▶ [PROBLEM DETAILS] Would you print the lines below exactly, beginning at the line that has "none -> grey hat [168,194,236,251]" and stopping after the line that has "red can [528,264,587,335]"? Only those lines, and no pictures.

▶ [INPUT DATA]
══════

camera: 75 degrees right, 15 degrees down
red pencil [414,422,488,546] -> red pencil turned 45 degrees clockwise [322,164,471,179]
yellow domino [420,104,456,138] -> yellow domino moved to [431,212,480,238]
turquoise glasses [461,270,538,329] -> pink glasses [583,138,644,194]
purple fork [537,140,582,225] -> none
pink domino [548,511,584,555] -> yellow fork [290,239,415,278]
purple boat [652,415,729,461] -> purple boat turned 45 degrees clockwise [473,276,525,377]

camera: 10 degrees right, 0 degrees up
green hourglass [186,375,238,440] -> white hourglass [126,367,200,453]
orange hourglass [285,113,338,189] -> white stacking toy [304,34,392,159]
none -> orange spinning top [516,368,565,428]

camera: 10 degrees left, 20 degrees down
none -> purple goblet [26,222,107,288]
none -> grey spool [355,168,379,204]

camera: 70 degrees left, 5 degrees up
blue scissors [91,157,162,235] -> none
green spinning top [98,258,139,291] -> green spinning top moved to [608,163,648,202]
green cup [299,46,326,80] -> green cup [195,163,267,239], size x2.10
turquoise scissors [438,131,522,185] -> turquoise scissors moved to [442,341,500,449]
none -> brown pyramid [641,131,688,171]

══════

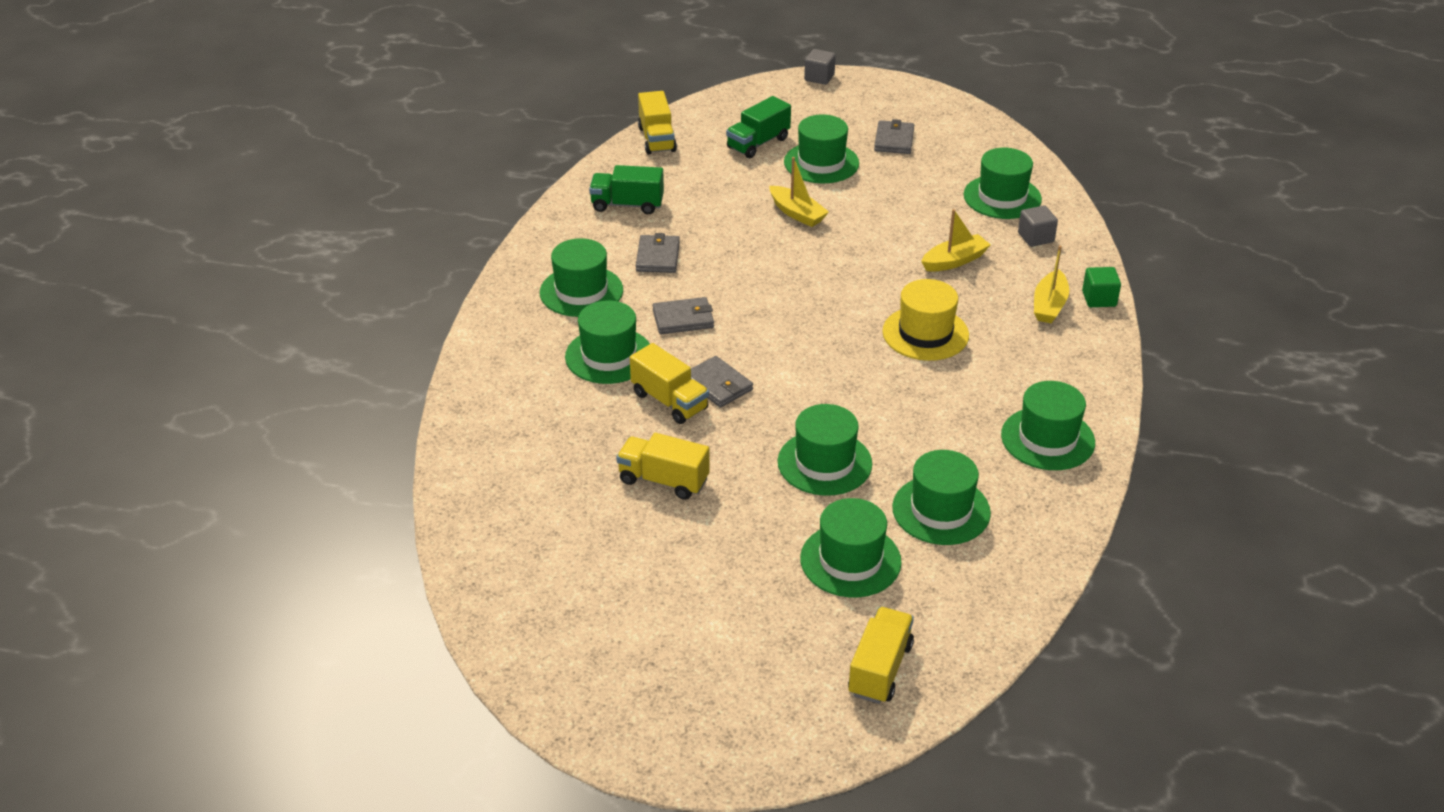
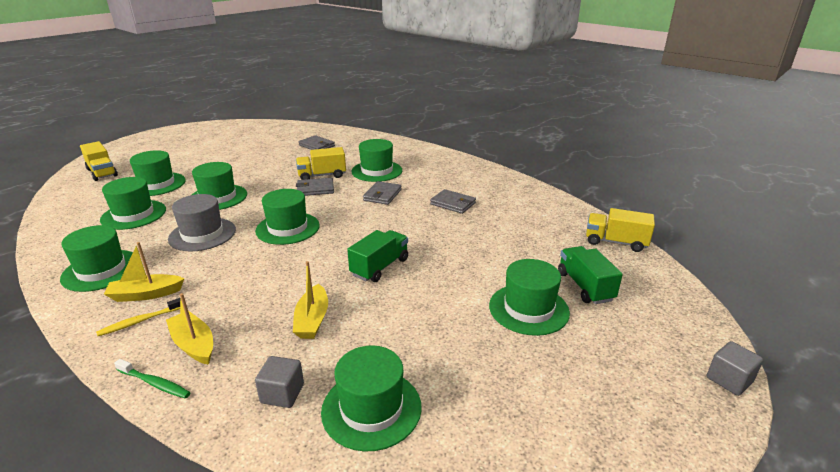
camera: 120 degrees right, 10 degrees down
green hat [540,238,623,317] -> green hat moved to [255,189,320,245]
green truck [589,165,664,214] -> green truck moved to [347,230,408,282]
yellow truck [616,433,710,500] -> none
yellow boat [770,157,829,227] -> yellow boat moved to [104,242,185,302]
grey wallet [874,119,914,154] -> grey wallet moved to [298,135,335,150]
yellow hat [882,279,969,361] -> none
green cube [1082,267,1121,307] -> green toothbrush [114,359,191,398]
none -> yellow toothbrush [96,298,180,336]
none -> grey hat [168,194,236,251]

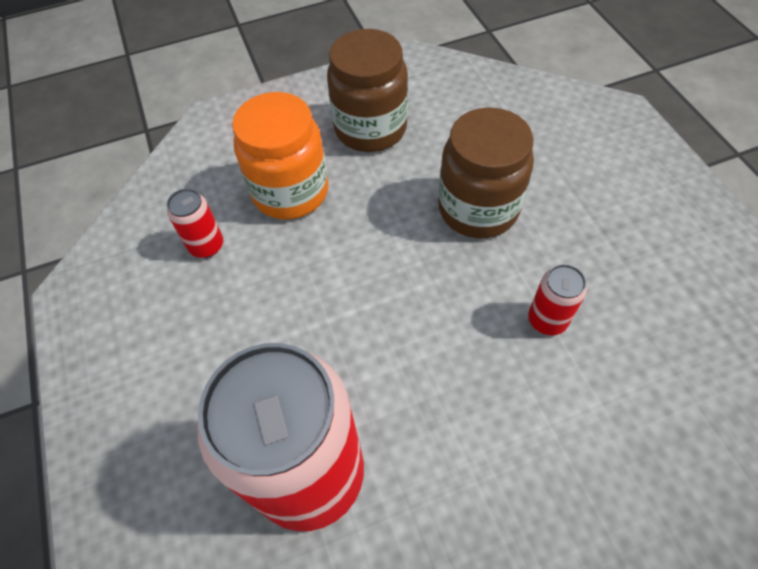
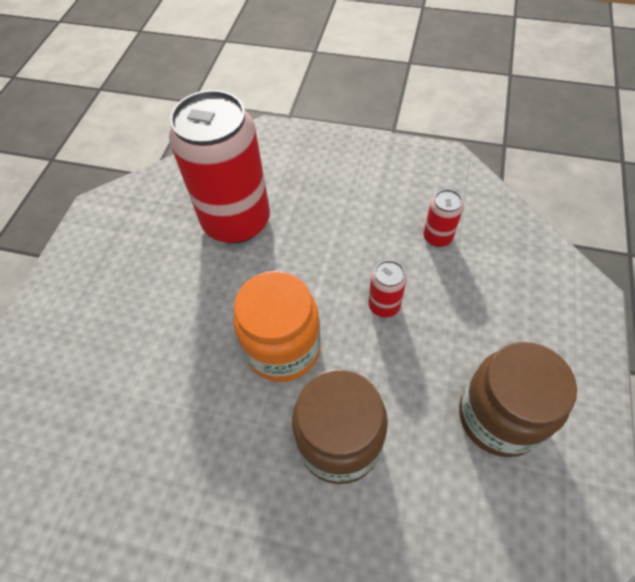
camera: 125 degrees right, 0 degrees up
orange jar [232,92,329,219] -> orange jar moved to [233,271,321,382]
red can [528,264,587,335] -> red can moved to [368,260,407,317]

══════

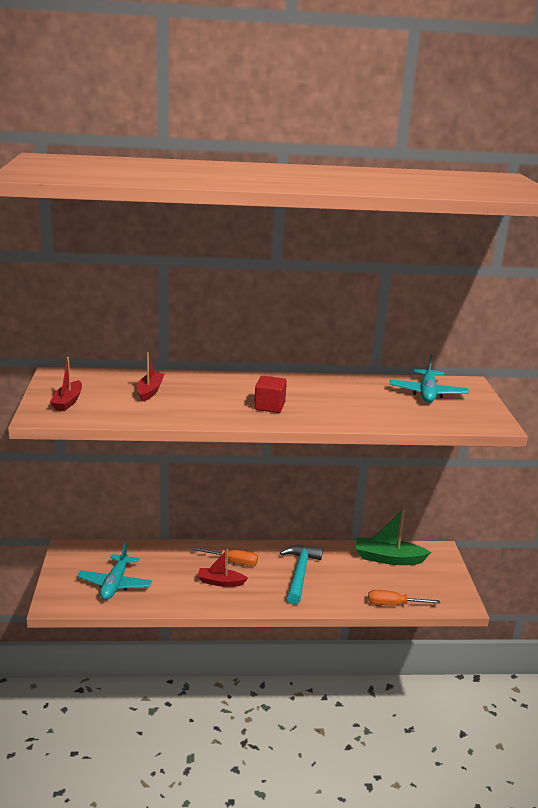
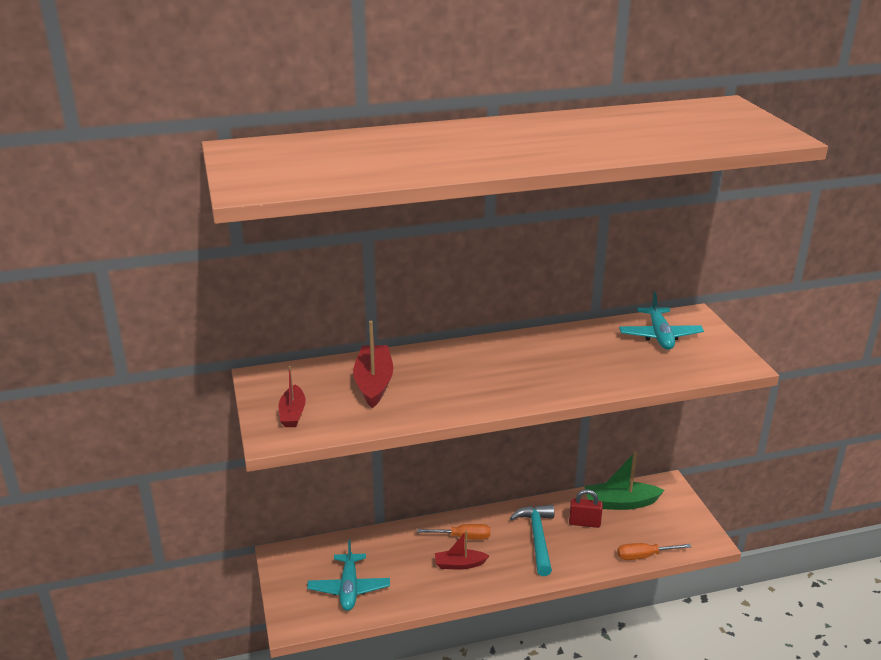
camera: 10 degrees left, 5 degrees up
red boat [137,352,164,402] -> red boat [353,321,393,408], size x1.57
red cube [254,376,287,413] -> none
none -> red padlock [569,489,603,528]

══════

▶ [RESULT FOR THIS EXERCISE]
none -> grey hat [168,194,236,251]

camera: 125 degrees right, 0 degrees up
orange jar [232,92,329,219] -> orange jar moved to [233,271,321,382]
red can [528,264,587,335] -> red can moved to [368,260,407,317]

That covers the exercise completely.